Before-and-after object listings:
====================

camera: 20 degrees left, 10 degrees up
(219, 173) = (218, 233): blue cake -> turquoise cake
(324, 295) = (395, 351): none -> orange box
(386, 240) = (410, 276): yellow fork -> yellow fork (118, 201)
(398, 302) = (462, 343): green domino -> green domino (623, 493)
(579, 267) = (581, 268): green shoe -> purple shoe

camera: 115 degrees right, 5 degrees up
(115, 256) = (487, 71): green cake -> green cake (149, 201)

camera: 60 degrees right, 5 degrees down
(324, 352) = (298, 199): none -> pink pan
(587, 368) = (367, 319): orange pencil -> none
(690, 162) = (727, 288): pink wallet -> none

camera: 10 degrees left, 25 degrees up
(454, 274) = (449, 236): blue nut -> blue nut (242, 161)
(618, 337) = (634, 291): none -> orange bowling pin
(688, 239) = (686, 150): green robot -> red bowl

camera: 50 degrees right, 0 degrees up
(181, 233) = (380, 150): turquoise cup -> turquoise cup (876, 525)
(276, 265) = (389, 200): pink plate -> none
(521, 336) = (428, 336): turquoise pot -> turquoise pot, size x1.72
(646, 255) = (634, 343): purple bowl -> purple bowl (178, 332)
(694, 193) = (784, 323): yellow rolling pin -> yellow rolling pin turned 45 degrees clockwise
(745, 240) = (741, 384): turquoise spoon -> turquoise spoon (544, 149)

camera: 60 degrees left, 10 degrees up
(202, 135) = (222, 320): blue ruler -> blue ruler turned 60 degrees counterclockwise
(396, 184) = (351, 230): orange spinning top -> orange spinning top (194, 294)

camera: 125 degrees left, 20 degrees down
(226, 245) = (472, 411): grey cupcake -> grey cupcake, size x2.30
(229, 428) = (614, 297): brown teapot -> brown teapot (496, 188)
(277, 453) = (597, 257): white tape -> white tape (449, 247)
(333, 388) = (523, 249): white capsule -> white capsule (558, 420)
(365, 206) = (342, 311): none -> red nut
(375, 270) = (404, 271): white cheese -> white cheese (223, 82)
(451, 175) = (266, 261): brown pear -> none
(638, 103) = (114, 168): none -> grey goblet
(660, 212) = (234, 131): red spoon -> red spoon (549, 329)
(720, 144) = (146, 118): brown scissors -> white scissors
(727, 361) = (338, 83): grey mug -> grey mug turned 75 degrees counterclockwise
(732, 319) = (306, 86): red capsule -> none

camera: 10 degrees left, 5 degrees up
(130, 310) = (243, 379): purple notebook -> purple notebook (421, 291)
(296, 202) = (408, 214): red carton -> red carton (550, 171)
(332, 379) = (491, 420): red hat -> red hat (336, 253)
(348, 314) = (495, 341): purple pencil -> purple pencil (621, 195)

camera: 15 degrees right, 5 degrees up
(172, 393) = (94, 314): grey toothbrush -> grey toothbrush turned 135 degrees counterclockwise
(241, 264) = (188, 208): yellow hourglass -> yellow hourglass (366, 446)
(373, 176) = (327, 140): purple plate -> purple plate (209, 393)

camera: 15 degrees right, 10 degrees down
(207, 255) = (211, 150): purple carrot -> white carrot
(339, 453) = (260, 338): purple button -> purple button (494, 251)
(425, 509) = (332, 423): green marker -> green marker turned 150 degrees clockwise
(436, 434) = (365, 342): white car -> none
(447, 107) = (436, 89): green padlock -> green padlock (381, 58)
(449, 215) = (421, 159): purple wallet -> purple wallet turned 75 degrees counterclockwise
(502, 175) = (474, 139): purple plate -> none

====================

▶ **TASK**
Where a line of the data includes the string "pink", list that line.

▶ **ANSWER FOR THE TASK**
(324, 352) = (298, 199): none -> pink pan
(690, 162) = (727, 288): pink wallet -> none
(276, 265) = (389, 200): pink plate -> none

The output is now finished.